(Study material begins)

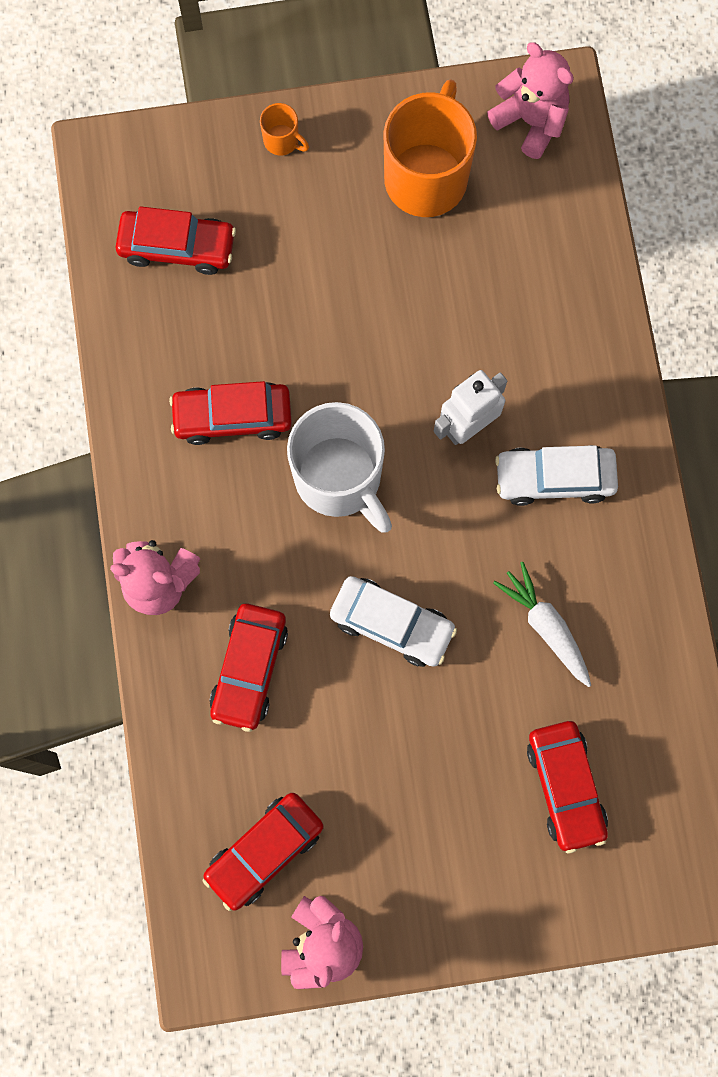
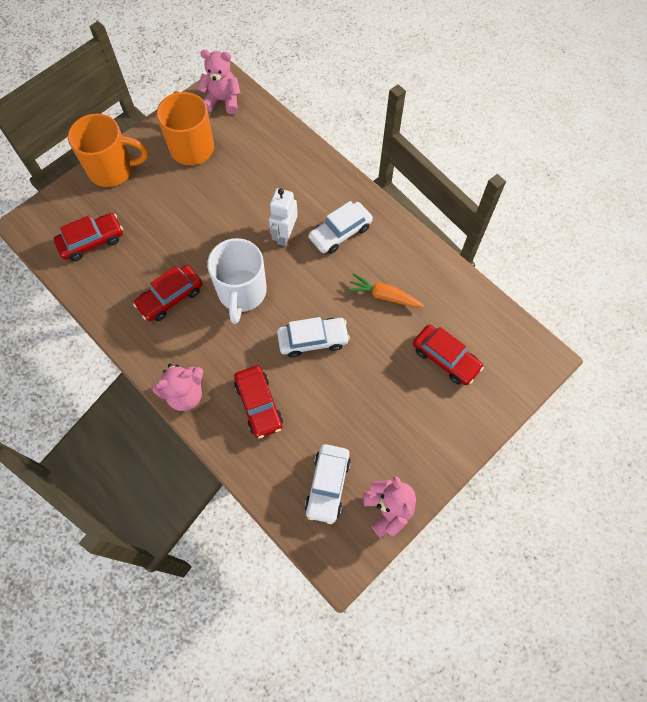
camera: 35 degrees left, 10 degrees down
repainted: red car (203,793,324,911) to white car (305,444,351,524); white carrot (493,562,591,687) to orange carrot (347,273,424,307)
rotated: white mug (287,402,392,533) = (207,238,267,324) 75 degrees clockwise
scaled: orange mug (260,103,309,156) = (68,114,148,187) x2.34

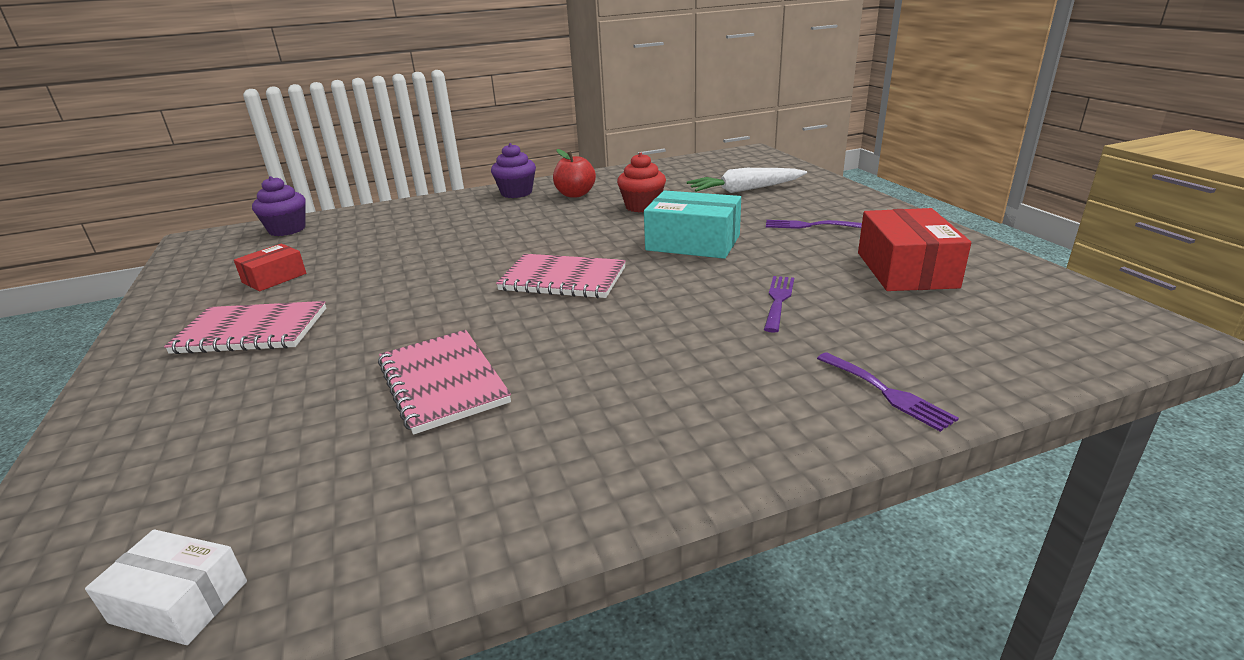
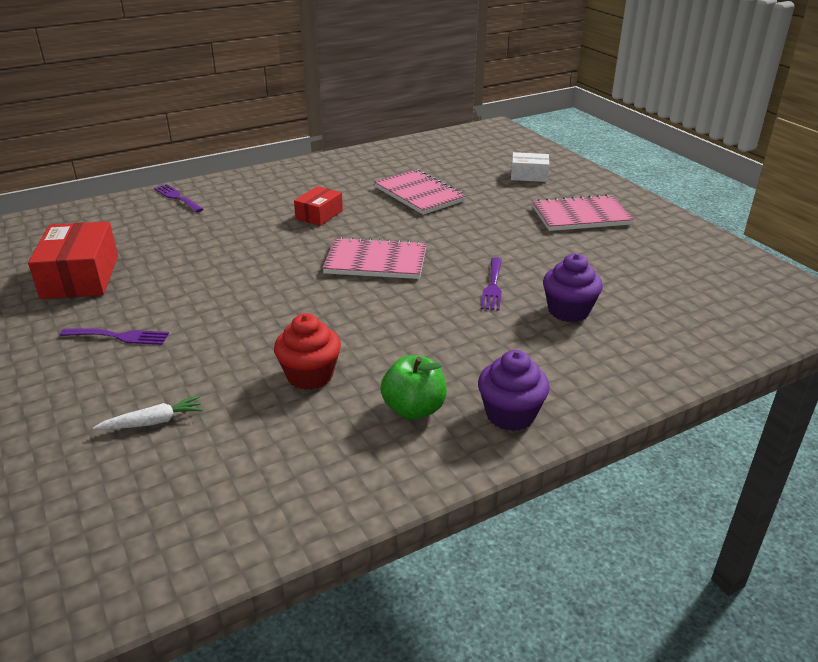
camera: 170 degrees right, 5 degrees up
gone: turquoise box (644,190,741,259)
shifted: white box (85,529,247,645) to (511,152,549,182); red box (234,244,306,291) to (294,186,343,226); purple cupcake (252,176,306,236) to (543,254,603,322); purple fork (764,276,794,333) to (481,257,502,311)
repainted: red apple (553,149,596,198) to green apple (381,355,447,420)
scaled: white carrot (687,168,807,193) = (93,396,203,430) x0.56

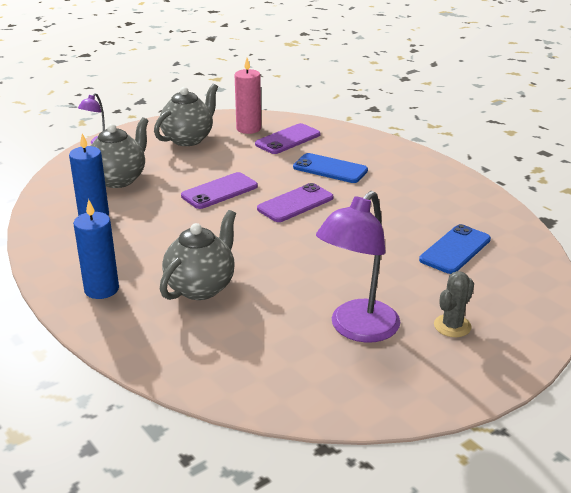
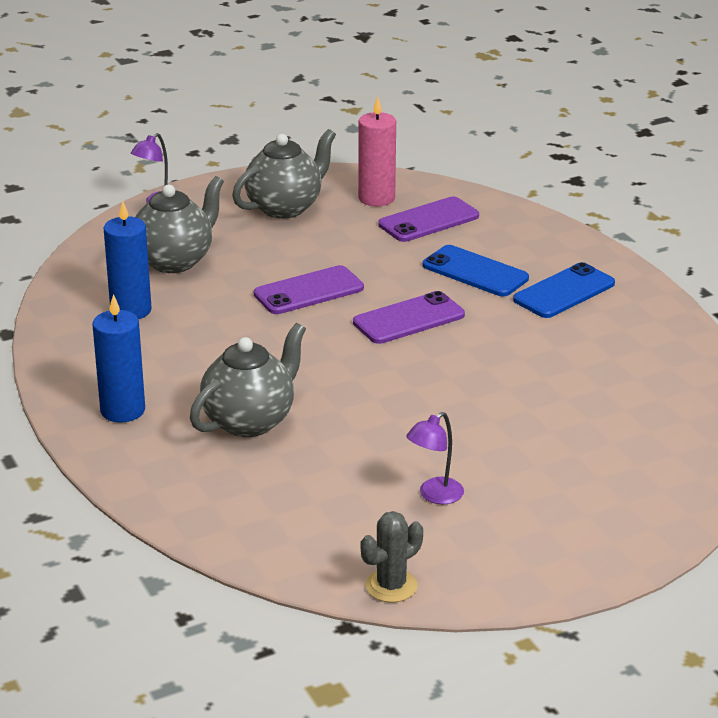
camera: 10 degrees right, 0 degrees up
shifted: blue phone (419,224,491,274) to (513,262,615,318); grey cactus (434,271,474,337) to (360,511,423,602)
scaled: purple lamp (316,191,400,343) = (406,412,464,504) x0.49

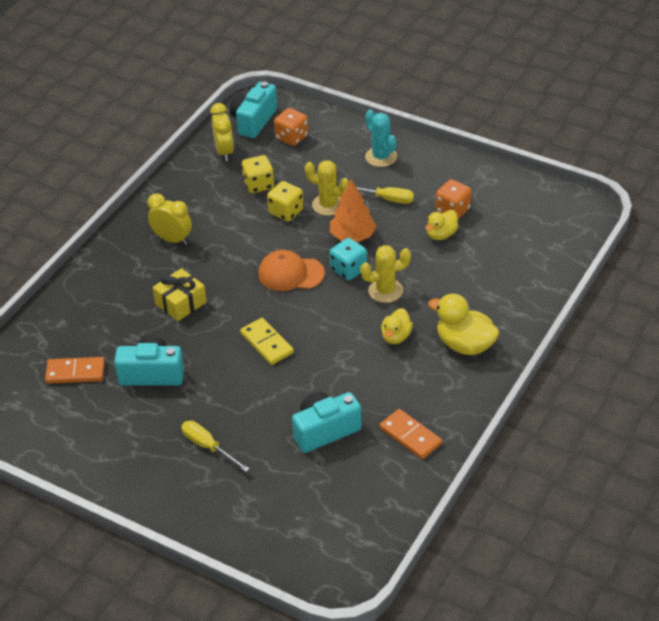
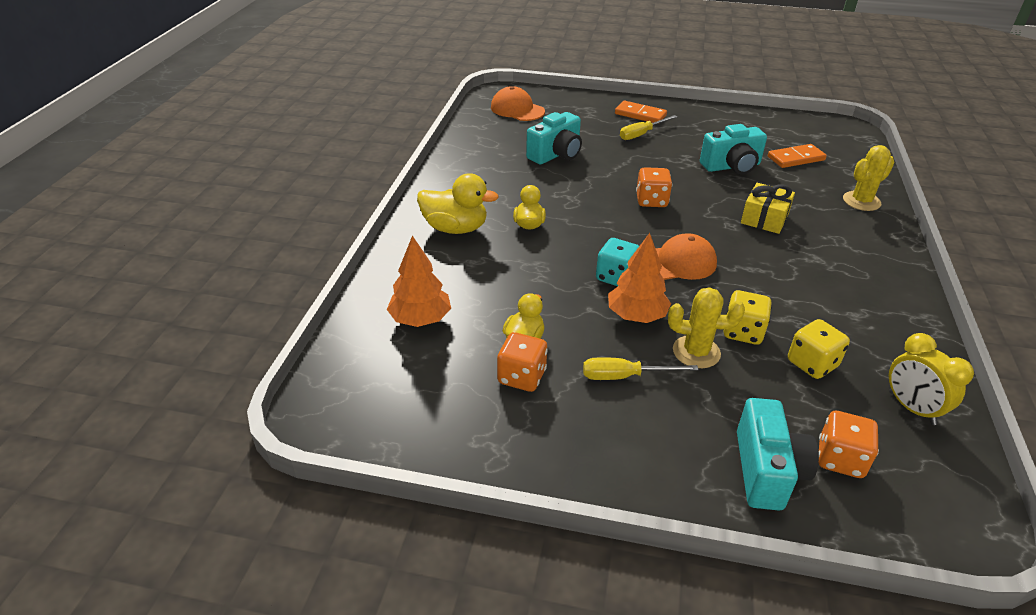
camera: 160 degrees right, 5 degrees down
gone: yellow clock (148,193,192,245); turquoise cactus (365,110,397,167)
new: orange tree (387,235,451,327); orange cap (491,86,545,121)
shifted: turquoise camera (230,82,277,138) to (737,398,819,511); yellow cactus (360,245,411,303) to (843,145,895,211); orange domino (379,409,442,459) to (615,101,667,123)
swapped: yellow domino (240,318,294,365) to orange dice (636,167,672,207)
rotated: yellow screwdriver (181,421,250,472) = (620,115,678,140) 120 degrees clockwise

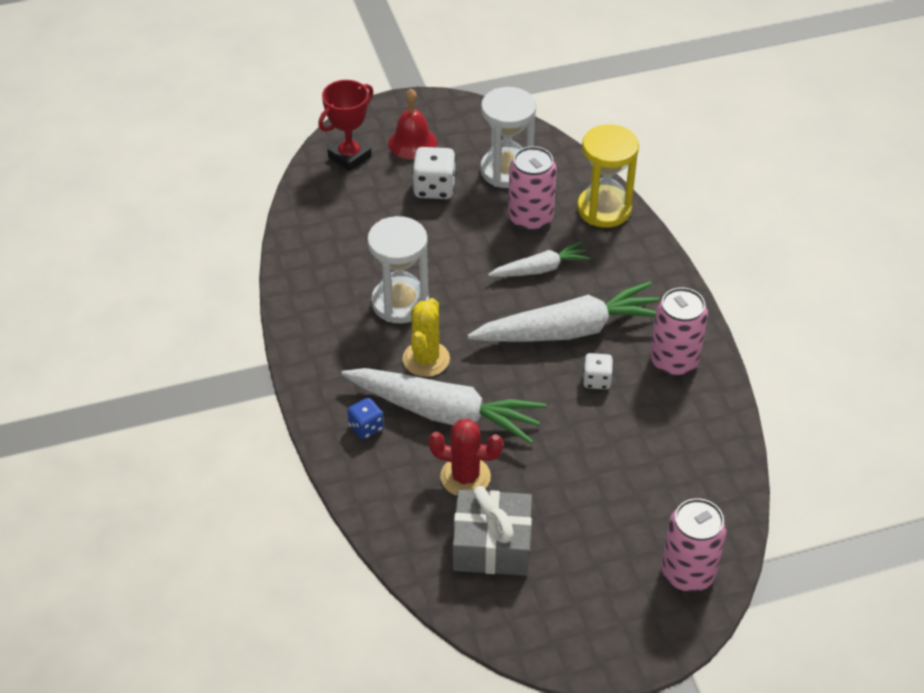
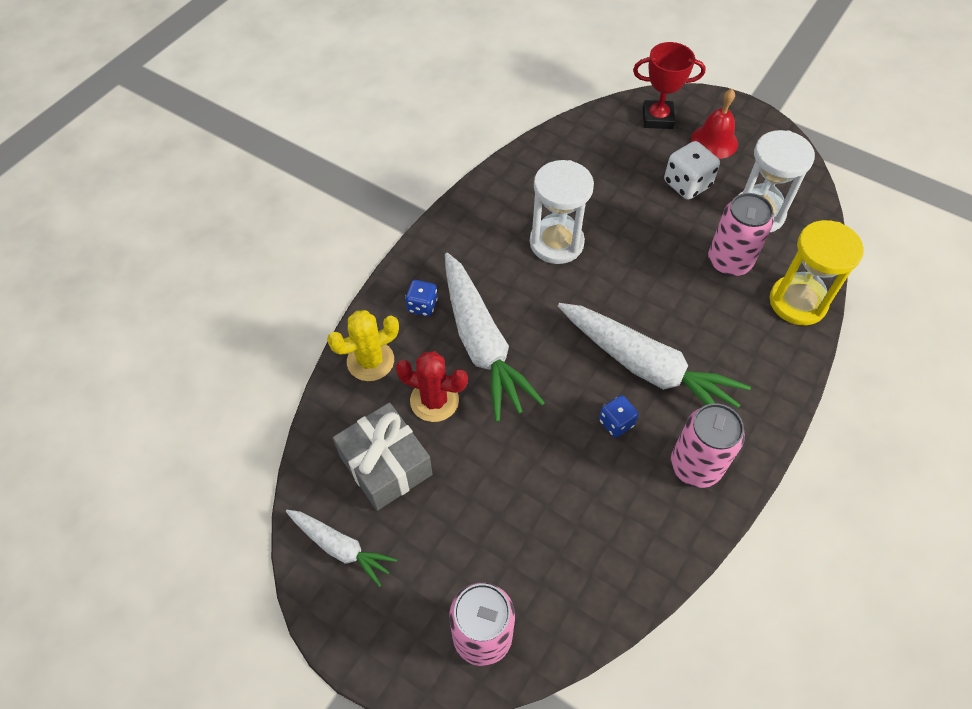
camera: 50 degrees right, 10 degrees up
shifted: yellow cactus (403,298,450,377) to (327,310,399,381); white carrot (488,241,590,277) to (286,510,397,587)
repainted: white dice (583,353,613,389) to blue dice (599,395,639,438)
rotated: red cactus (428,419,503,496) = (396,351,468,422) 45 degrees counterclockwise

(Study material ends)

Description of the task –
The response must restate each line of the material above exactly and contain no images.

Result –
camera: 35 degrees left, 10 degrees down
repainted: red car (203,793,324,911) to white car (305,444,351,524); white carrot (493,562,591,687) to orange carrot (347,273,424,307)
rotated: white mug (287,402,392,533) = (207,238,267,324) 75 degrees clockwise
scaled: orange mug (260,103,309,156) = (68,114,148,187) x2.34

camera: 170 degrees right, 5 degrees up
gone: turquoise box (644,190,741,259)
shifted: white box (85,529,247,645) to (511,152,549,182); red box (234,244,306,291) to (294,186,343,226); purple cupcake (252,176,306,236) to (543,254,603,322); purple fork (764,276,794,333) to (481,257,502,311)
repainted: red apple (553,149,596,198) to green apple (381,355,447,420)
scaled: white carrot (687,168,807,193) = (93,396,203,430) x0.56

camera: 10 degrees right, 0 degrees up
shifted: blue phone (419,224,491,274) to (513,262,615,318); grey cactus (434,271,474,337) to (360,511,423,602)
scaled: purple lamp (316,191,400,343) = (406,412,464,504) x0.49

camera: 160 degrees right, 5 degrees down
gone: yellow clock (148,193,192,245); turquoise cactus (365,110,397,167)
new: orange tree (387,235,451,327); orange cap (491,86,545,121)
shifted: turquoise camera (230,82,277,138) to (737,398,819,511); yellow cactus (360,245,411,303) to (843,145,895,211); orange domino (379,409,442,459) to (615,101,667,123)
swapped: yellow domino (240,318,294,365) to orange dice (636,167,672,207)
rotated: yellow screwdriver (181,421,250,472) = (620,115,678,140) 120 degrees clockwise

camera: 50 degrees right, 10 degrees up
shifted: yellow cactus (403,298,450,377) to (327,310,399,381); white carrot (488,241,590,277) to (286,510,397,587)
repainted: white dice (583,353,613,389) to blue dice (599,395,639,438)
rotated: red cactus (428,419,503,496) = (396,351,468,422) 45 degrees counterclockwise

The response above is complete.